Material provided section start
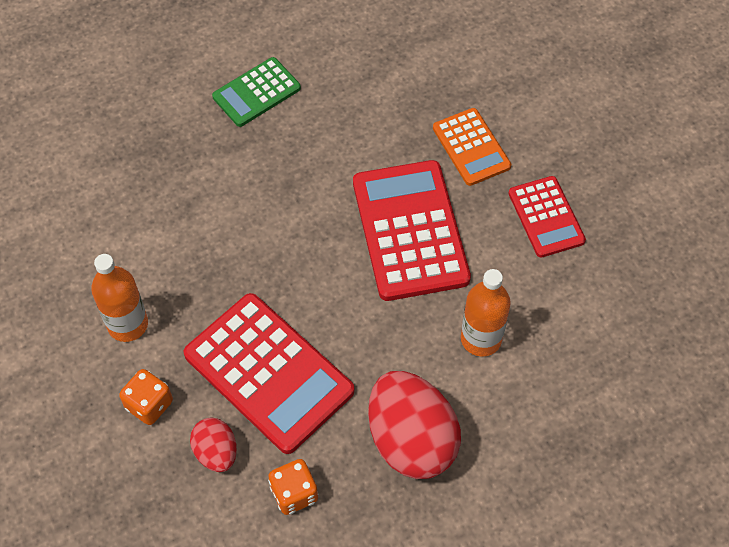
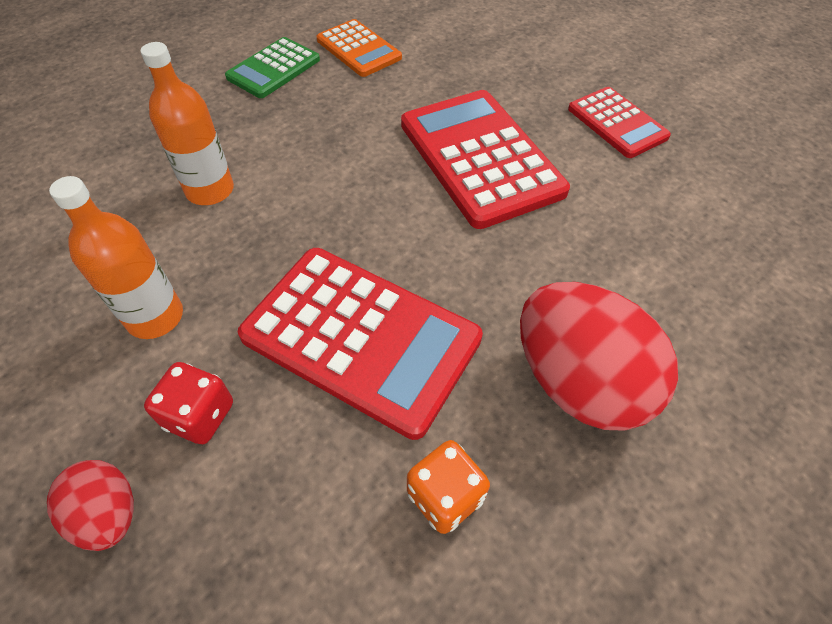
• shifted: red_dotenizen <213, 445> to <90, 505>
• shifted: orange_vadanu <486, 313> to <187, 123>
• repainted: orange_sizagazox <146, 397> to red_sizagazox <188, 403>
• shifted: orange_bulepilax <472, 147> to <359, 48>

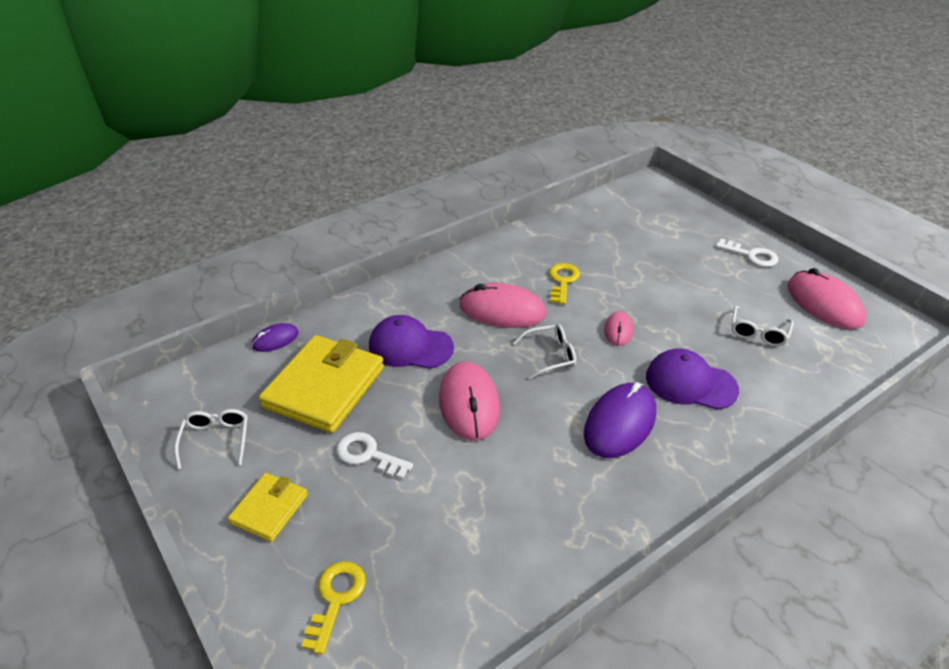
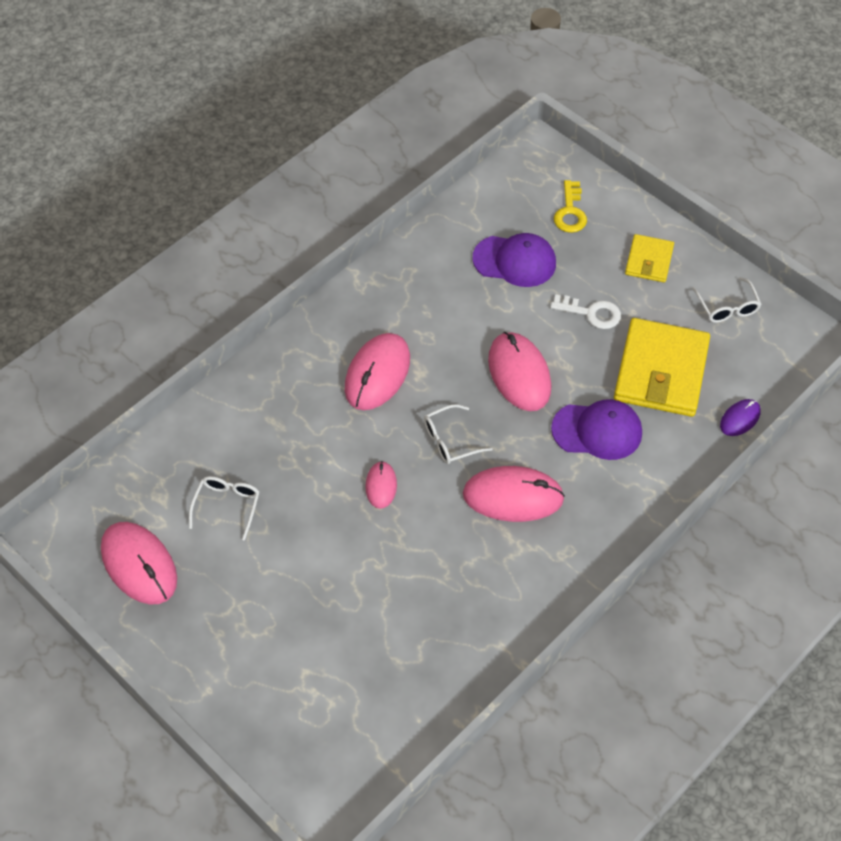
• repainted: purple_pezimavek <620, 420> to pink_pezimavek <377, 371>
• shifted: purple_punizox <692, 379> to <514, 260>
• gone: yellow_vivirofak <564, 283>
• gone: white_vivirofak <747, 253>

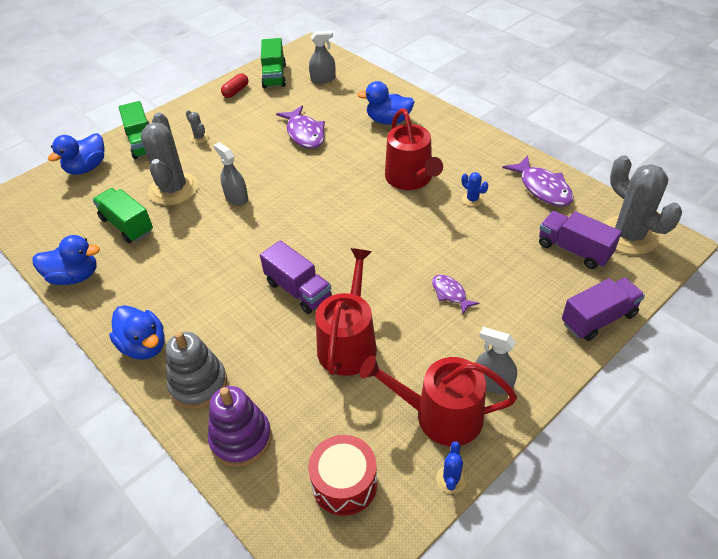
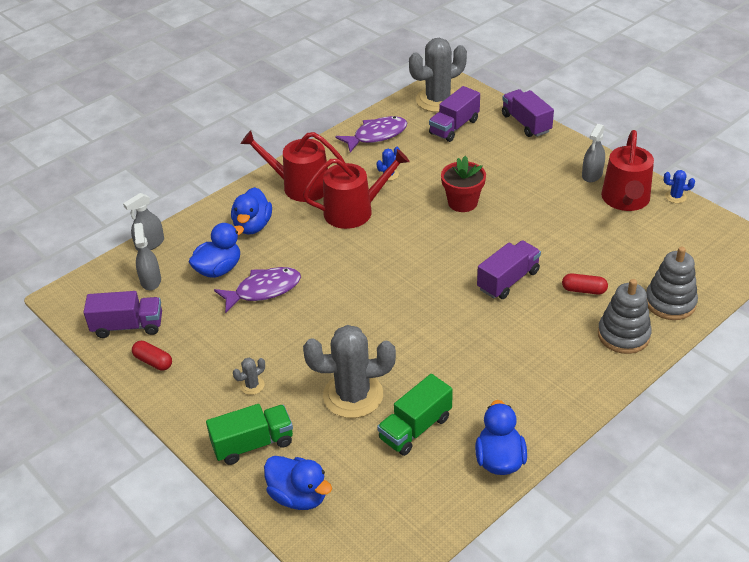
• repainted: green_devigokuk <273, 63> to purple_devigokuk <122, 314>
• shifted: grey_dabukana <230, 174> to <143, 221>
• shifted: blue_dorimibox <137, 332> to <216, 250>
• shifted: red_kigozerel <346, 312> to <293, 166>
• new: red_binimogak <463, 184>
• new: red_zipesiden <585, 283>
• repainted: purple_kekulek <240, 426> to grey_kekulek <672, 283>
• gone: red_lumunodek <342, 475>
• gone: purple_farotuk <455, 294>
Material provided section end
* [What is needed]: Please set down every record exactly as it appears, leaving out the pictures.

* [Response to this task]:
• shifted: red_dotenizen <213, 445> to <90, 505>
• shifted: orange_vadanu <486, 313> to <187, 123>
• repainted: orange_sizagazox <146, 397> to red_sizagazox <188, 403>
• shifted: orange_bulepilax <472, 147> to <359, 48>

• repainted: purple_pezimavek <620, 420> to pink_pezimavek <377, 371>
• shifted: purple_punizox <692, 379> to <514, 260>
• gone: yellow_vivirofak <564, 283>
• gone: white_vivirofak <747, 253>

• repainted: green_devigokuk <273, 63> to purple_devigokuk <122, 314>
• shifted: grey_dabukana <230, 174> to <143, 221>
• shifted: blue_dorimibox <137, 332> to <216, 250>
• shifted: red_kigozerel <346, 312> to <293, 166>
• new: red_binimogak <463, 184>
• new: red_zipesiden <585, 283>
• repainted: purple_kekulek <240, 426> to grey_kekulek <672, 283>
• gone: red_lumunodek <342, 475>
• gone: purple_farotuk <455, 294>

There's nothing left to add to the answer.